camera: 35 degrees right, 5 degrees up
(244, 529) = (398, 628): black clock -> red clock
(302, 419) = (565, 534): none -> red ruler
****************************************
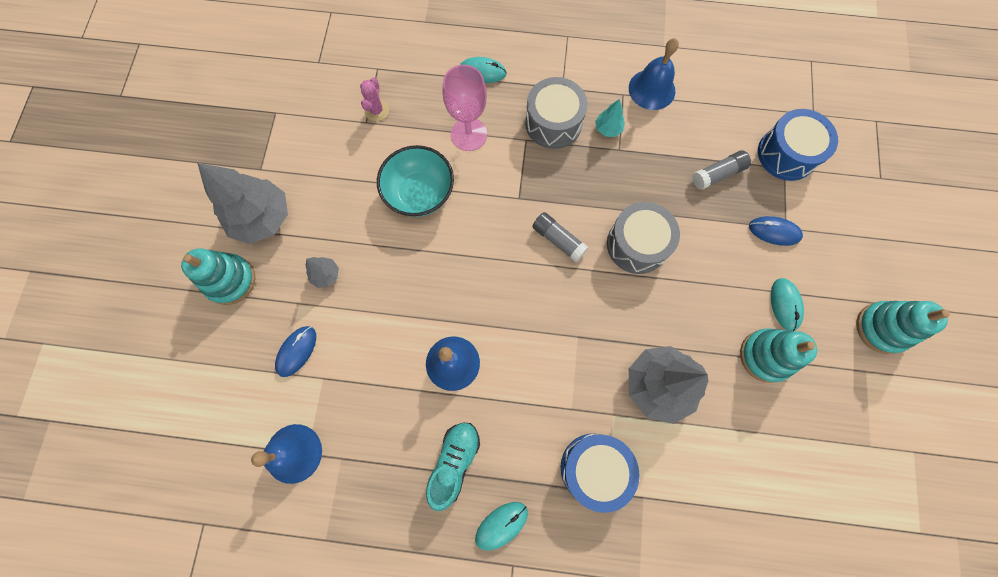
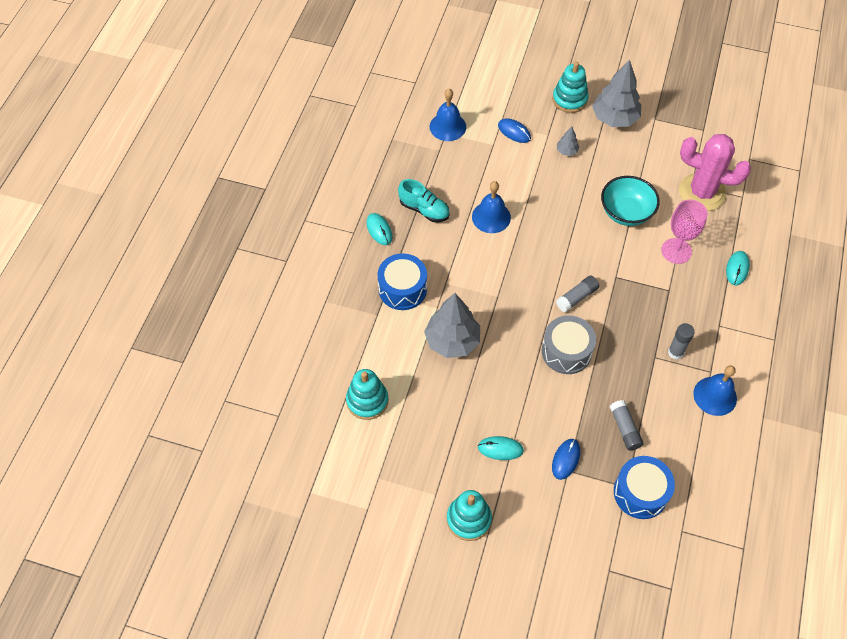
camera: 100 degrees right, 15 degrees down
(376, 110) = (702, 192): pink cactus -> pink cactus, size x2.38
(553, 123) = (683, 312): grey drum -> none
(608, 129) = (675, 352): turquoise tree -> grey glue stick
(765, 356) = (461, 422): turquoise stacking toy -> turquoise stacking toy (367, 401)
****************************************
Activity: Print exactly the lines of the listing above starting at the line containing "camera: 35 degrees right, 5 degrees up" and ending at the line containing "(302, 419) = (565, 534): none -> red ruler", both included.

Exercise answer:
camera: 35 degrees right, 5 degrees up
(244, 529) = (398, 628): black clock -> red clock
(302, 419) = (565, 534): none -> red ruler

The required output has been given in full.